* **TRY IT**
Omitting all images, output the entries that follow exactly as written.

* **DATA RECORDS**

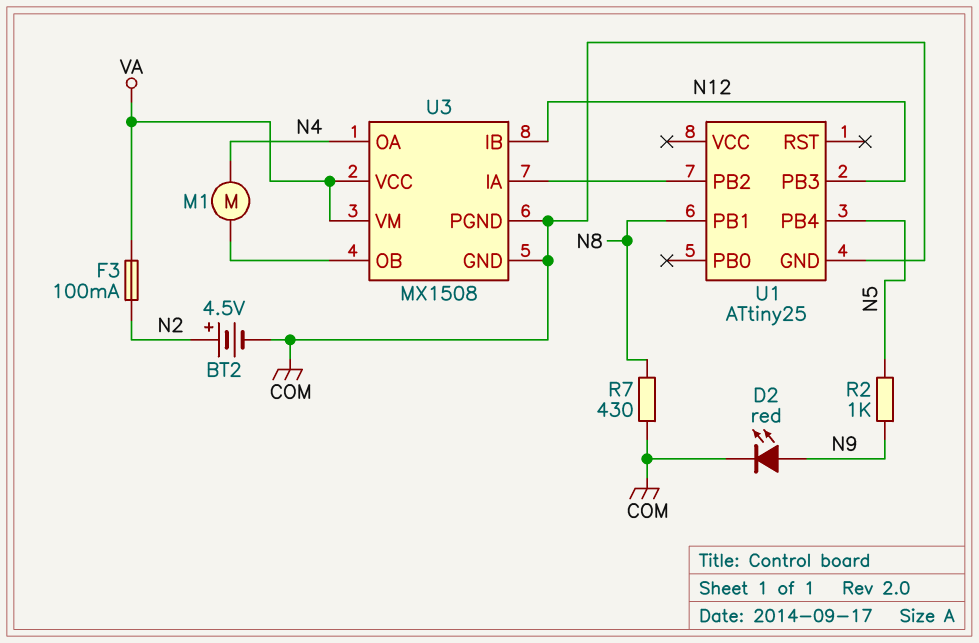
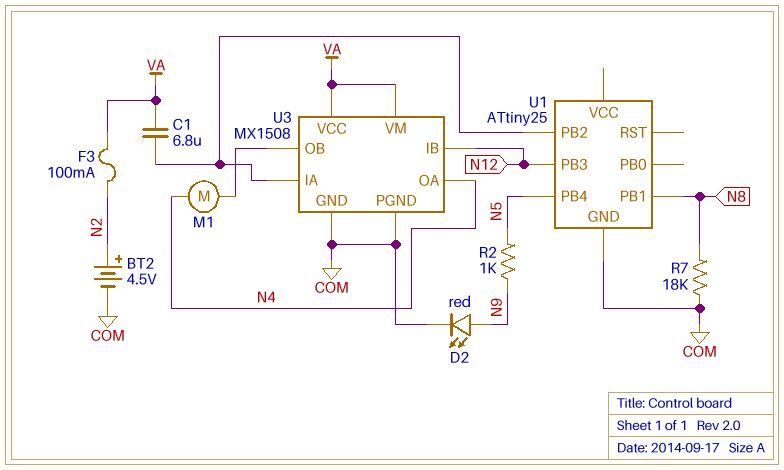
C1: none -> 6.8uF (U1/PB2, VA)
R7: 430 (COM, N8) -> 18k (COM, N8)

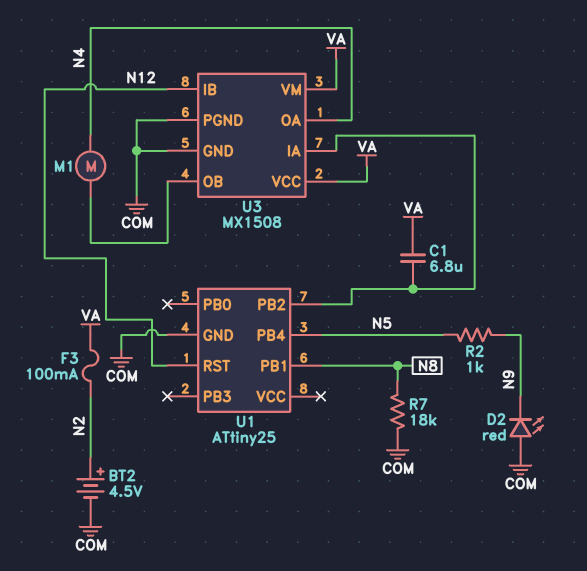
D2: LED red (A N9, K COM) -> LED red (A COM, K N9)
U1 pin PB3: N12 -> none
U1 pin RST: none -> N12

* **RESULT BELOW**
C1: none -> 6.8uF (U1/PB2, VA)
R7: 430 (COM, N8) -> 18k (COM, N8)

D2: LED red (A N9, K COM) -> LED red (A COM, K N9)
U1 pin PB3: N12 -> none
U1 pin RST: none -> N12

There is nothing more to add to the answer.